## DIRECTIONS FOR THIS TASK
Return every line below that contains the word "location", treating uppercase and lowercase as different.

----

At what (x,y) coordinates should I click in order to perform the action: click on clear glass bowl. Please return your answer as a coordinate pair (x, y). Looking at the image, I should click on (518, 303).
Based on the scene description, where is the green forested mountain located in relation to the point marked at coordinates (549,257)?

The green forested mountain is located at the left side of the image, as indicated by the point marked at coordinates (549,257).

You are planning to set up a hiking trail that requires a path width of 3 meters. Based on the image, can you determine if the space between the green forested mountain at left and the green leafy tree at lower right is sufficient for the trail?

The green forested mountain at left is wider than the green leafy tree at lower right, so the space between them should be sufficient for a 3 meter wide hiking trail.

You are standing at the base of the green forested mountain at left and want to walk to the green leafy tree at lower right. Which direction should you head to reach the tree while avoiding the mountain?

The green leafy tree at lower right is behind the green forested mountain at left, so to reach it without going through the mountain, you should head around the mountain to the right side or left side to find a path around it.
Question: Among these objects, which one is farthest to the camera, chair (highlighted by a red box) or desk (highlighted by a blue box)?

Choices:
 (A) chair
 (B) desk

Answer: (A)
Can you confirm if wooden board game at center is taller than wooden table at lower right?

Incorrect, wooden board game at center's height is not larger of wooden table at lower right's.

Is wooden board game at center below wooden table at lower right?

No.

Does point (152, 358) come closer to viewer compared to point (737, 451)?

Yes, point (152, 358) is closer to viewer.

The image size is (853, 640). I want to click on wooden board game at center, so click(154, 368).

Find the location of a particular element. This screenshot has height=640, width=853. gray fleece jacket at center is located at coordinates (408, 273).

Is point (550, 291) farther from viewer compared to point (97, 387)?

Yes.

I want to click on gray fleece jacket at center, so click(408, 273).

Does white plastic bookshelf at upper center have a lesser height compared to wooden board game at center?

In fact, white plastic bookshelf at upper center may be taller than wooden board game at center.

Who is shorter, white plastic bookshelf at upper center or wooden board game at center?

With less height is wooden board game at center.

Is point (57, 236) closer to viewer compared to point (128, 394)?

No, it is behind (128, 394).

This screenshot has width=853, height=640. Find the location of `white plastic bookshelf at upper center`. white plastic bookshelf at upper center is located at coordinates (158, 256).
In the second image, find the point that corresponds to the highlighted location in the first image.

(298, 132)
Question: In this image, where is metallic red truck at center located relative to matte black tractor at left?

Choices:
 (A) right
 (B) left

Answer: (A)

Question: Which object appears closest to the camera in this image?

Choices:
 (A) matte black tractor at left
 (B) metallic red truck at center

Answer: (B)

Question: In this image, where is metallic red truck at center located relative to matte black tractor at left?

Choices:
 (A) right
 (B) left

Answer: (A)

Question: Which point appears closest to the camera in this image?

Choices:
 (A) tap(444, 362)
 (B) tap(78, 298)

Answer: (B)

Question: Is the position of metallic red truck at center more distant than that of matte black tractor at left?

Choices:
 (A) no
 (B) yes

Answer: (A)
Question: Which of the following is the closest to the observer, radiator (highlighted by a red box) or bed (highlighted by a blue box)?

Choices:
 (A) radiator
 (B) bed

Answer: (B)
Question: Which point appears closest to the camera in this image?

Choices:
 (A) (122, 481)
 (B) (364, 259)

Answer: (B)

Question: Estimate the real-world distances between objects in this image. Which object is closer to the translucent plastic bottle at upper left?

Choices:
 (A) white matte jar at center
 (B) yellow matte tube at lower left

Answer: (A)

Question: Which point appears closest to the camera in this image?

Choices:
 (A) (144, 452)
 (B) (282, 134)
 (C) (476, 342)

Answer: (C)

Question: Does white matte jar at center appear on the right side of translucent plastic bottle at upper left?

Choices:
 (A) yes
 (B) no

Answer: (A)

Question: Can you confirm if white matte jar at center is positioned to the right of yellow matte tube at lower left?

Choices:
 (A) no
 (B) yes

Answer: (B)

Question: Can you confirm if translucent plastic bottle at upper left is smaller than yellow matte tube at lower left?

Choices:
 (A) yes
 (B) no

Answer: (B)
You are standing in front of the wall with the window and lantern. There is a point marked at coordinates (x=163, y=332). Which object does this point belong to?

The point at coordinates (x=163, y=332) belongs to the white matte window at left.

----

## SOLVED EXERCISE
Find the location of a particular element. This screenshot has height=640, width=853. gray fleece jacket at center is located at coordinates (408, 273).
This screenshot has width=853, height=640. Find the location of `white plastic bookshelf at upper center`. white plastic bookshelf at upper center is located at coordinates (158, 256).
In the second image, find the point that corresponds to the highlighted location in the first image.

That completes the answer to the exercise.